Retyping all the entries exactly is the whole task.
——
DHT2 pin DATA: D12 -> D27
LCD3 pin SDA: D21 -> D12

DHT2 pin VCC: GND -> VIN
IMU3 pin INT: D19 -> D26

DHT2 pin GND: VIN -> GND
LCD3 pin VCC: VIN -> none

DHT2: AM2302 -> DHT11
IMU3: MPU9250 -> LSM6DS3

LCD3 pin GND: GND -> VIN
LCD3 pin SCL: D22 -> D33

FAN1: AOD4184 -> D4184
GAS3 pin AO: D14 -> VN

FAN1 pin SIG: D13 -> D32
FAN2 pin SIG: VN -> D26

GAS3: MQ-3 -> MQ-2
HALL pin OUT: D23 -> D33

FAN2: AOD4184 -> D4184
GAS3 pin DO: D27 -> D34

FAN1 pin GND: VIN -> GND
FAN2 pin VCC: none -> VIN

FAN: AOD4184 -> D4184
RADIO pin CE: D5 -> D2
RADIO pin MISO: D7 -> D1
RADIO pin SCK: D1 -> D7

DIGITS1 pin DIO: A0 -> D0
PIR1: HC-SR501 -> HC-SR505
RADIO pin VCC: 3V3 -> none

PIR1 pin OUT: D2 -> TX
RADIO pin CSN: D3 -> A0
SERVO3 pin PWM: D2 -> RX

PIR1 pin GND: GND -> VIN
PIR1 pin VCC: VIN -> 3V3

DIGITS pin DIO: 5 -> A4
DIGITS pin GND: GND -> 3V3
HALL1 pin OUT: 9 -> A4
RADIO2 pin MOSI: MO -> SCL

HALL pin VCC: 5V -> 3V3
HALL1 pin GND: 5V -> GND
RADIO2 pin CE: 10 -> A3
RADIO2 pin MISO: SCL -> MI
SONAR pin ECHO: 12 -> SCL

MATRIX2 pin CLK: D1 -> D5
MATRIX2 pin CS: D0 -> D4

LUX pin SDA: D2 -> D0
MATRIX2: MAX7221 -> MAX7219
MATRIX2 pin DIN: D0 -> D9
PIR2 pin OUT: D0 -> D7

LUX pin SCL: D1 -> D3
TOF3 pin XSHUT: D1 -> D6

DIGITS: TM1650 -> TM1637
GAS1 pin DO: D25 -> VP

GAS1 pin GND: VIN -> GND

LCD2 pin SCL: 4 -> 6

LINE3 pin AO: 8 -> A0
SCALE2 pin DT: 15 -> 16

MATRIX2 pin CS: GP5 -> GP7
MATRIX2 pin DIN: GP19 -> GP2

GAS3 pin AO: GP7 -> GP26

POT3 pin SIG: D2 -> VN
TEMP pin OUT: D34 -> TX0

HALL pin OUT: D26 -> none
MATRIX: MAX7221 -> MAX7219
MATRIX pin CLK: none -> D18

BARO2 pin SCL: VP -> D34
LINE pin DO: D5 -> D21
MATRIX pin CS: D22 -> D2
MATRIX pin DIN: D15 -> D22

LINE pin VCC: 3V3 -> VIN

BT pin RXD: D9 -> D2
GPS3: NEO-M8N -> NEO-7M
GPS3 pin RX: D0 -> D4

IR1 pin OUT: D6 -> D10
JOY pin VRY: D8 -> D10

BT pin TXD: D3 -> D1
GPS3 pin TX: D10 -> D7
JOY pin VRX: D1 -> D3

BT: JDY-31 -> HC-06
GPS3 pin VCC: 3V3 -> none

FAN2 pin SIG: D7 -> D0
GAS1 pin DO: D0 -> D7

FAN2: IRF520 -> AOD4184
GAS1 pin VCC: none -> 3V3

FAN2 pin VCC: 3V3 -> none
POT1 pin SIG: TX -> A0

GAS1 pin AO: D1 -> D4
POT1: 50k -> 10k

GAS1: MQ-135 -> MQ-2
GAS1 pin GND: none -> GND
——
Exercise answer:
DHT2 pin DATA: D12 -> D27
LCD3 pin SDA: D21 -> D12

DHT2 pin VCC: GND -> VIN
IMU3 pin INT: D19 -> D26

DHT2 pin GND: VIN -> GND
LCD3 pin VCC: VIN -> none

DHT2: AM2302 -> DHT11
IMU3: MPU9250 -> LSM6DS3

LCD3 pin GND: GND -> VIN
LCD3 pin SCL: D22 -> D33

FAN1: AOD4184 -> D4184
GAS3 pin AO: D14 -> VN

FAN1 pin SIG: D13 -> D32
FAN2 pin SIG: VN -> D26

GAS3: MQ-3 -> MQ-2
HALL pin OUT: D23 -> D33

FAN2: AOD4184 -> D4184
GAS3 pin DO: D27 -> D34

FAN1 pin GND: VIN -> GND
FAN2 pin VCC: none -> VIN

FAN: AOD4184 -> D4184
RADIO pin CE: D5 -> D2
RADIO pin MISO: D7 -> D1
RADIO pin SCK: D1 -> D7

DIGITS1 pin DIO: A0 -> D0
PIR1: HC-SR501 -> HC-SR505
RADIO pin VCC: 3V3 -> none

PIR1 pin OUT: D2 -> TX
RADIO pin CSN: D3 -> A0
SERVO3 pin PWM: D2 -> RX

PIR1 pin GND: GND -> VIN
PIR1 pin VCC: VIN -> 3V3

DIGITS pin DIO: 5 -> A4
DIGITS pin GND: GND -> 3V3
HALL1 pin OUT: 9 -> A4
RADIO2 pin MOSI: MO -> SCL

HALL pin VCC: 5V -> 3V3
HALL1 pin GND: 5V -> GND
RADIO2 pin CE: 10 -> A3
RADIO2 pin MISO: SCL -> MI
SONAR pin ECHO: 12 -> SCL

MATRIX2 pin CLK: D1 -> D5
MATRIX2 pin CS: D0 -> D4

LUX pin SDA: D2 -> D0
MATRIX2: MAX7221 -> MAX7219
MATRIX2 pin DIN: D0 -> D9
PIR2 pin OUT: D0 -> D7

LUX pin SCL: D1 -> D3
TOF3 pin XSHUT: D1 -> D6

DIGITS: TM1650 -> TM1637
GAS1 pin DO: D25 -> VP

GAS1 pin GND: VIN -> GND

LCD2 pin SCL: 4 -> 6

LINE3 pin AO: 8 -> A0
SCALE2 pin DT: 15 -> 16

MATRIX2 pin CS: GP5 -> GP7
MATRIX2 pin DIN: GP19 -> GP2

GAS3 pin AO: GP7 -> GP26

POT3 pin SIG: D2 -> VN
TEMP pin OUT: D34 -> TX0

HALL pin OUT: D26 -> none
MATRIX: MAX7221 -> MAX7219
MATRIX pin CLK: none -> D18

BARO2 pin SCL: VP -> D34
LINE pin DO: D5 -> D21
MATRIX pin CS: D22 -> D2
MATRIX pin DIN: D15 -> D22

LINE pin VCC: 3V3 -> VIN

BT pin RXD: D9 -> D2
GPS3: NEO-M8N -> NEO-7M
GPS3 pin RX: D0 -> D4

IR1 pin OUT: D6 -> D10
JOY pin VRY: D8 -> D10

BT pin TXD: D3 -> D1
GPS3 pin TX: D10 -> D7
JOY pin VRX: D1 -> D3

BT: JDY-31 -> HC-06
GPS3 pin VCC: 3V3 -> none

FAN2 pin SIG: D7 -> D0
GAS1 pin DO: D0 -> D7

FAN2: IRF520 -> AOD4184
GAS1 pin VCC: none -> 3V3

FAN2 pin VCC: 3V3 -> none
POT1 pin SIG: TX -> A0

GAS1 pin AO: D1 -> D4
POT1: 50k -> 10k

GAS1: MQ-135 -> MQ-2
GAS1 pin GND: none -> GND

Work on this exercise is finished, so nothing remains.